Extracted records
__________________________________________________
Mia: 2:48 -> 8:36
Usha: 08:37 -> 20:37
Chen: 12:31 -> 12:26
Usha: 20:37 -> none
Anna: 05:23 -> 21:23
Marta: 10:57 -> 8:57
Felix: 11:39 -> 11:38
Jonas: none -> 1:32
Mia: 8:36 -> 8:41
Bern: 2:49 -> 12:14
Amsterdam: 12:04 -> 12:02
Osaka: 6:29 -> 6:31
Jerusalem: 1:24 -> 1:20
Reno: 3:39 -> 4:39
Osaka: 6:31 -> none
__________________________________________________
● **Your task**
Pick out each entry above that contains the word "none", and copy those entries line for line.

● **Complete output**
Usha: 20:37 -> none
Jonas: none -> 1:32
Osaka: 6:31 -> none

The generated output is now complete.